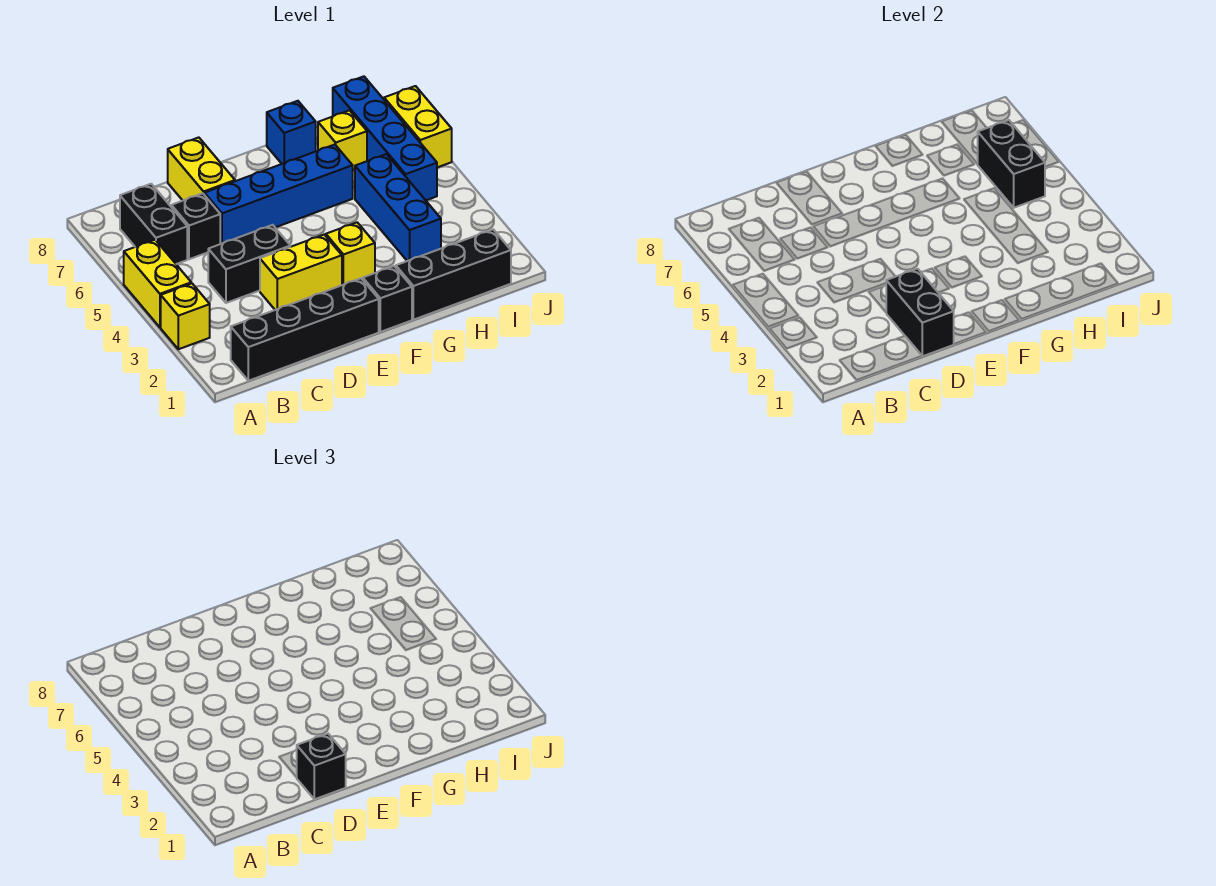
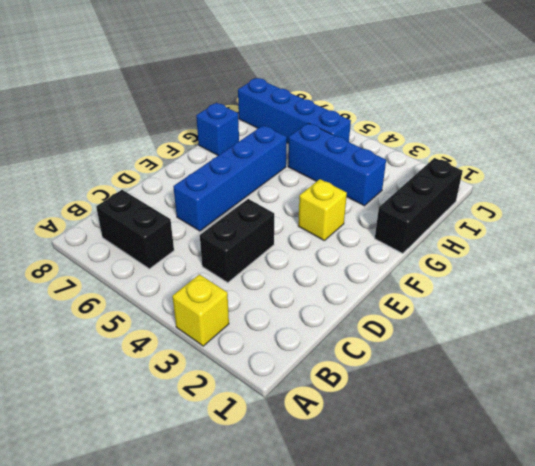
none -> yellow brick A4:A5 level 1
none -> black brick B1:E1 level 1
none -> black brick C6 level 1

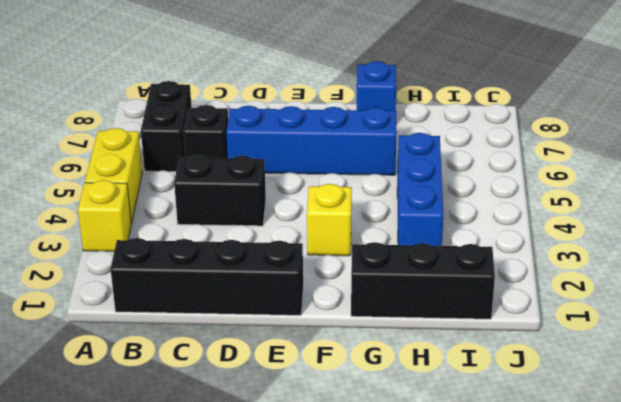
none -> yellow brick D3:E3 level 1
none -> yellow brick D7:D8 level 1
none -> black brick F1 level 1

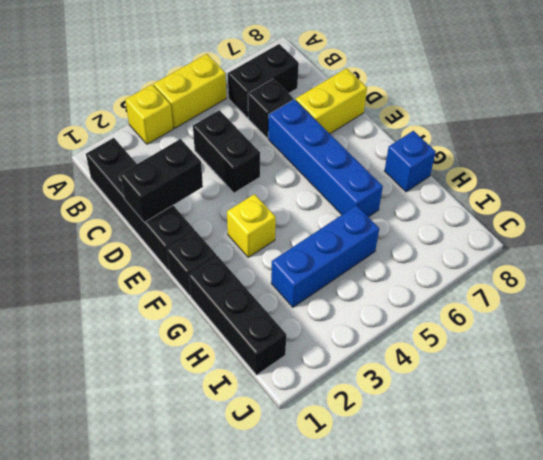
none -> yellow brick D3:E3 level 1
none -> yellow brick H7 level 1
none -> blue brick I5:I8 level 1

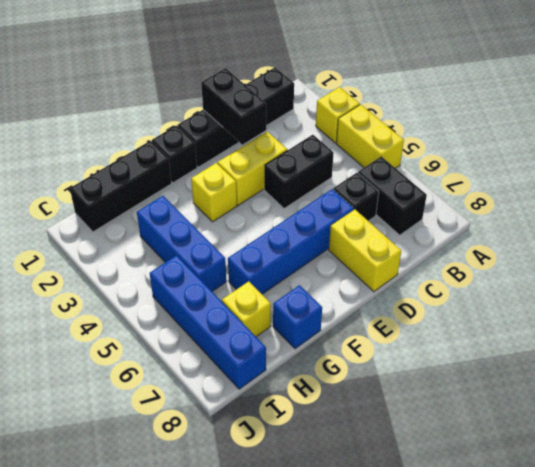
none -> yellow brick J6:J7 level 1
none -> black brick I5:I6 level 2
none -> black brick D1 level 3

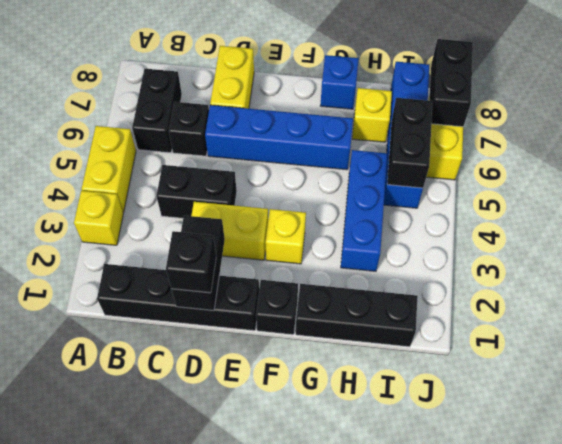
black brick J7:J8 level 2 -> none

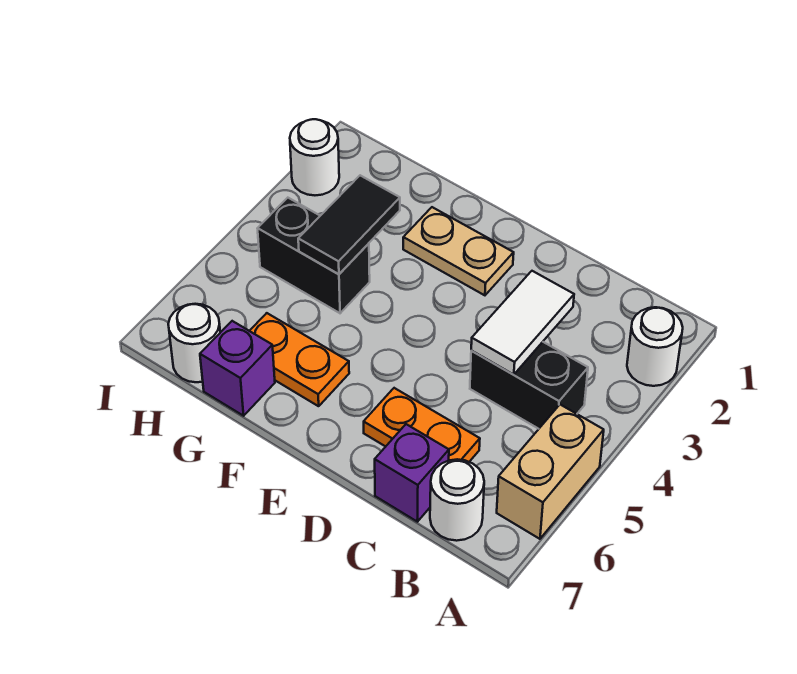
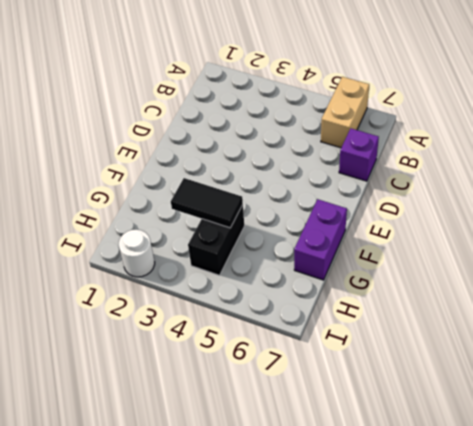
tan brick A6:B6 level 1 -> tan brick A5:A6 level 1
purple brick F7:G7 level 1 -> purple brick G7 level 1
none -> white round brick A2 level 1
none -> black brick B4:C4 level 1
none -> white round brick B7 level 1

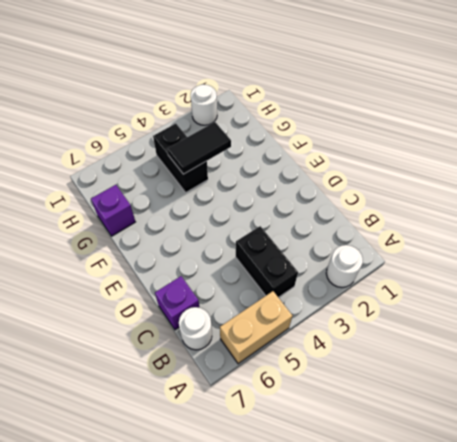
none -> orange plate C6:D6 level 1
none -> tan plate E2:F2 level 1
none -> orange plate F6:G6 level 1

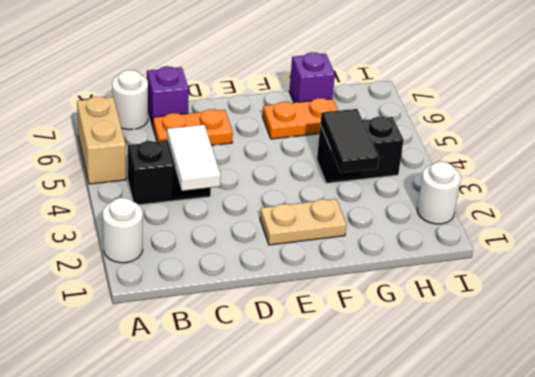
none -> white round brick H7 level 1

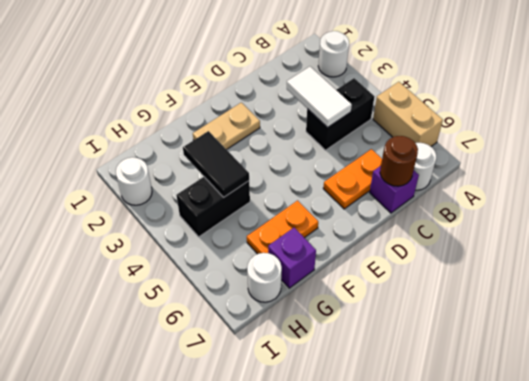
brown round brick C7 level 2 -> none

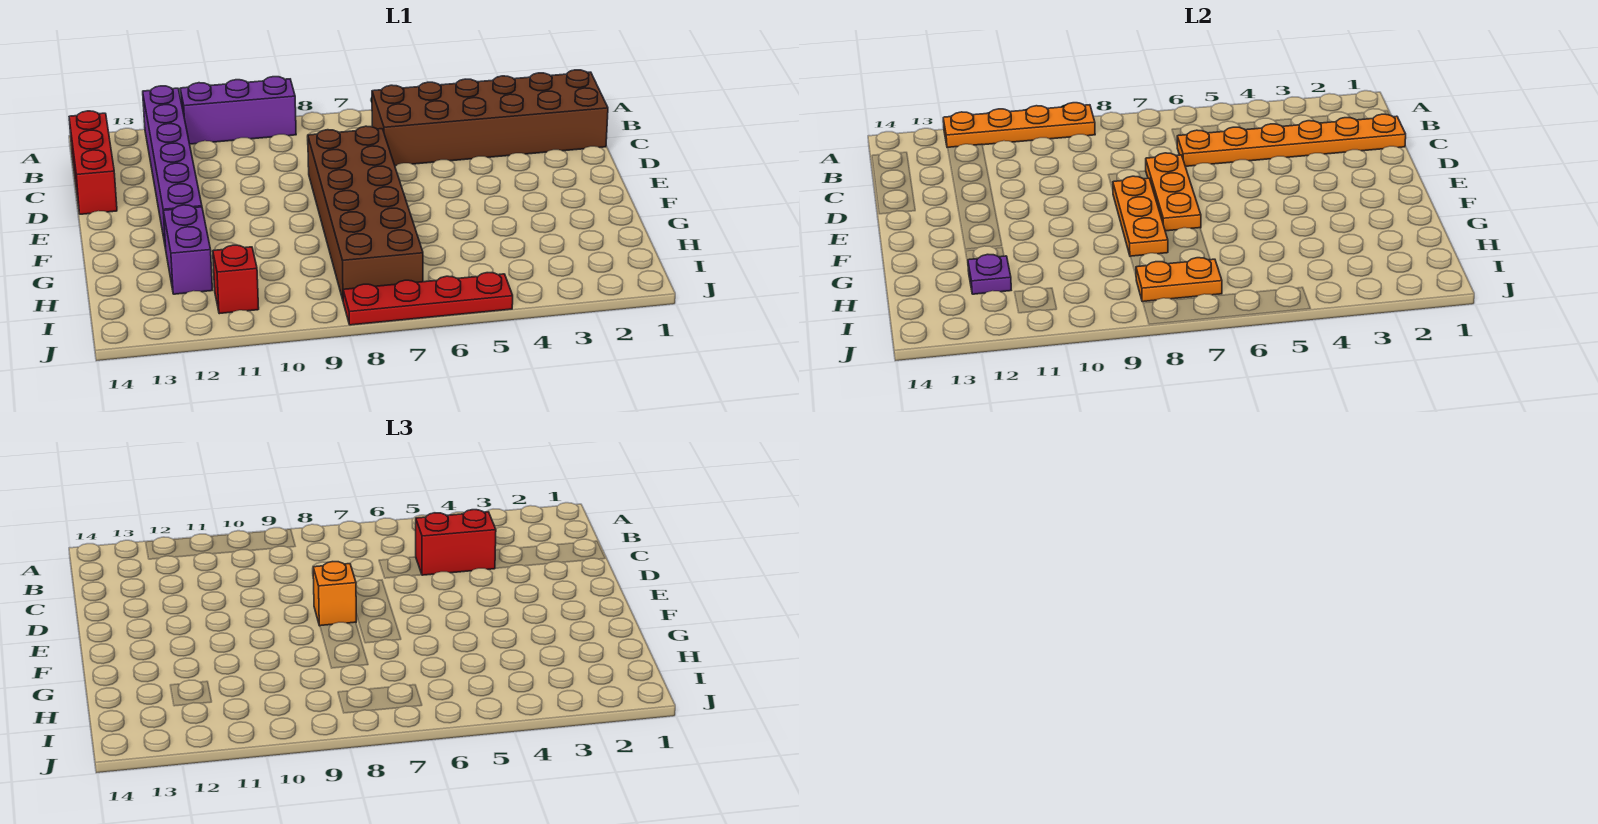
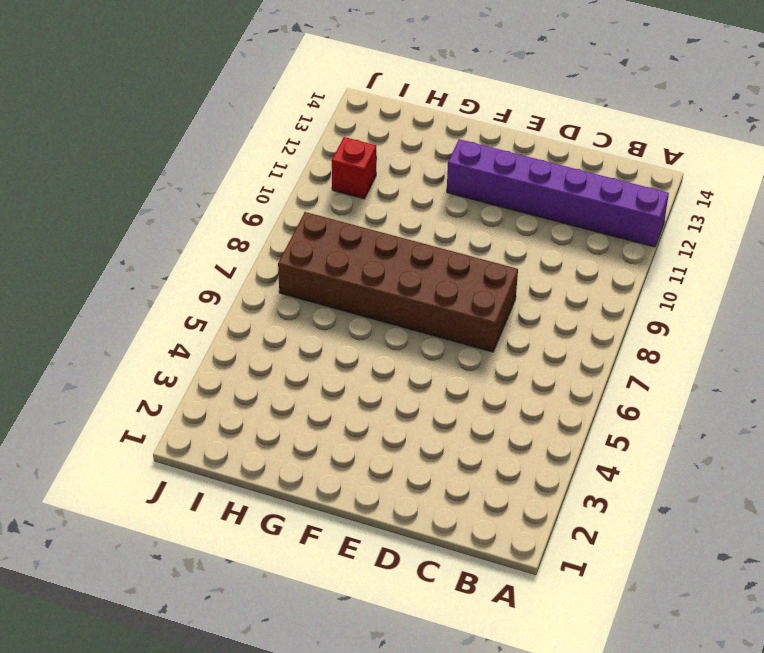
none -> purple brick A9:A11 level 1
none -> brown brick B1:C6 level 1
none -> red brick B14:D14 level 1

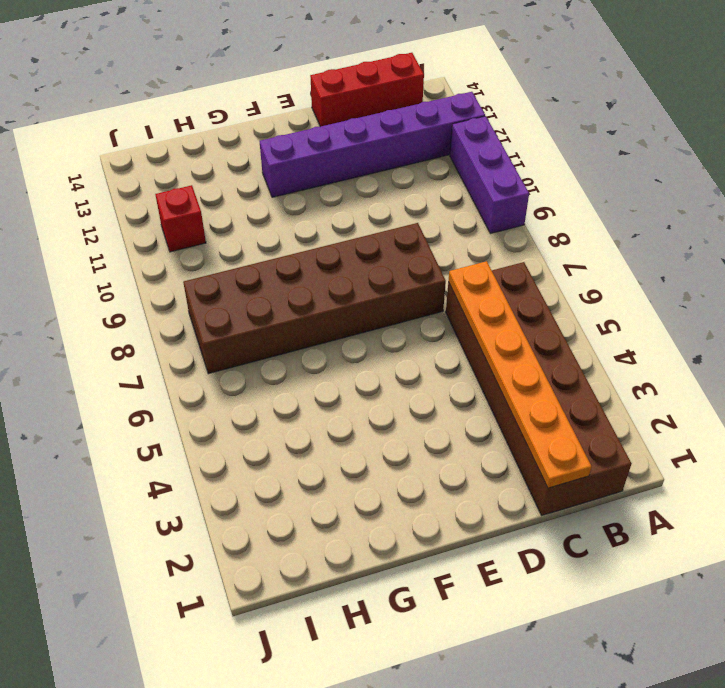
none -> purple brick G12:H12 level 1
none -> red plate J5:J8 level 1
none -> orange plate A9:A12 level 2

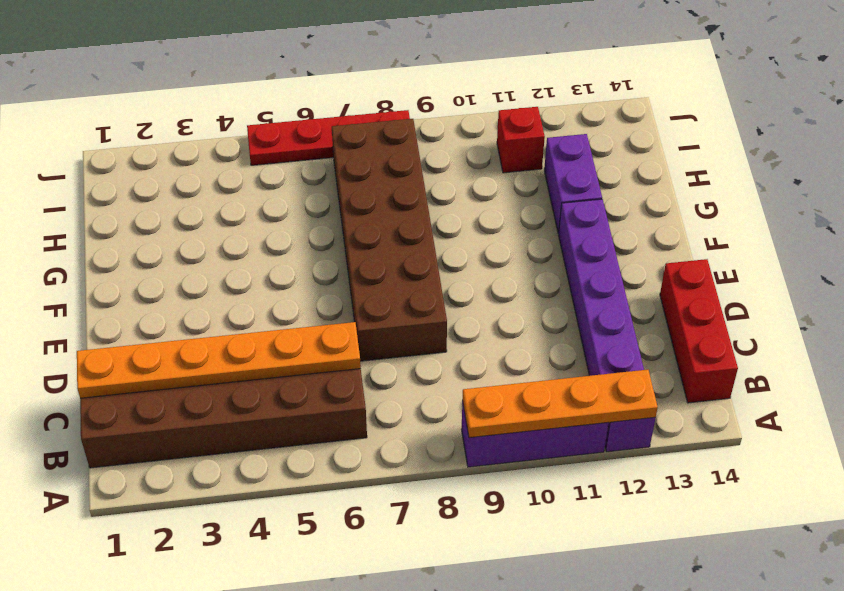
none -> orange plate D7:F7 level 2
none -> orange plate E8:G8 level 2
none -> purple plate H12 level 2

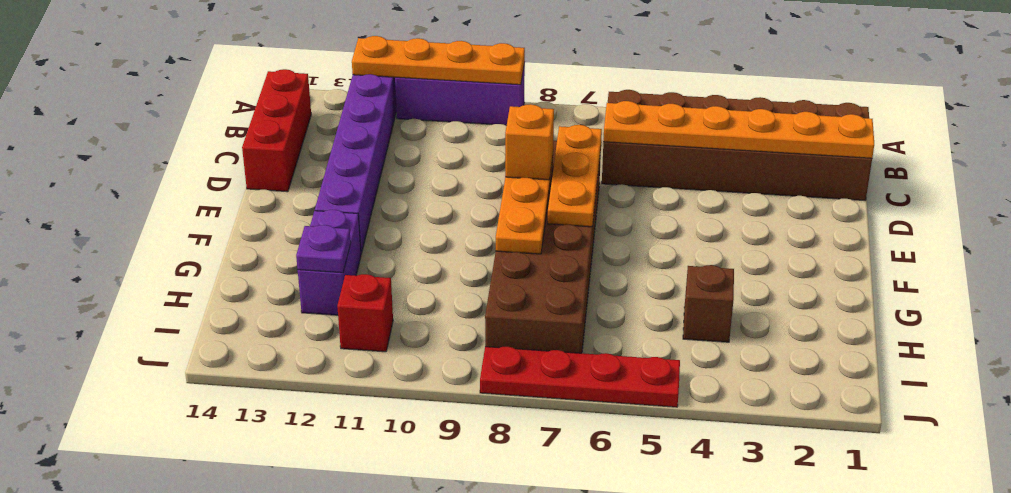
brown brick H4 level 1 -> none
none -> orange plate I7:I8 level 2
none -> red brick C4:C5 level 3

***

● **Task item**: All records, pictures excluded: copy them exactly.

● **The answer**:
none -> yellow brick A4:A5 level 1
none -> black brick B1:E1 level 1
none -> black brick C6 level 1

none -> yellow brick D3:E3 level 1
none -> yellow brick D7:D8 level 1
none -> black brick F1 level 1

none -> yellow brick D3:E3 level 1
none -> yellow brick H7 level 1
none -> blue brick I5:I8 level 1

none -> yellow brick J6:J7 level 1
none -> black brick I5:I6 level 2
none -> black brick D1 level 3

black brick J7:J8 level 2 -> none

tan brick A6:B6 level 1 -> tan brick A5:A6 level 1
purple brick F7:G7 level 1 -> purple brick G7 level 1
none -> white round brick A2 level 1
none -> black brick B4:C4 level 1
none -> white round brick B7 level 1

none -> orange plate C6:D6 level 1
none -> tan plate E2:F2 level 1
none -> orange plate F6:G6 level 1

none -> white round brick H7 level 1

brown round brick C7 level 2 -> none

none -> purple brick A9:A11 level 1
none -> brown brick B1:C6 level 1
none -> red brick B14:D14 level 1

none -> purple brick G12:H12 level 1
none -> red plate J5:J8 level 1
none -> orange plate A9:A12 level 2

none -> orange plate D7:F7 level 2
none -> orange plate E8:G8 level 2
none -> purple plate H12 level 2

brown brick H4 level 1 -> none
none -> orange plate I7:I8 level 2
none -> red brick C4:C5 level 3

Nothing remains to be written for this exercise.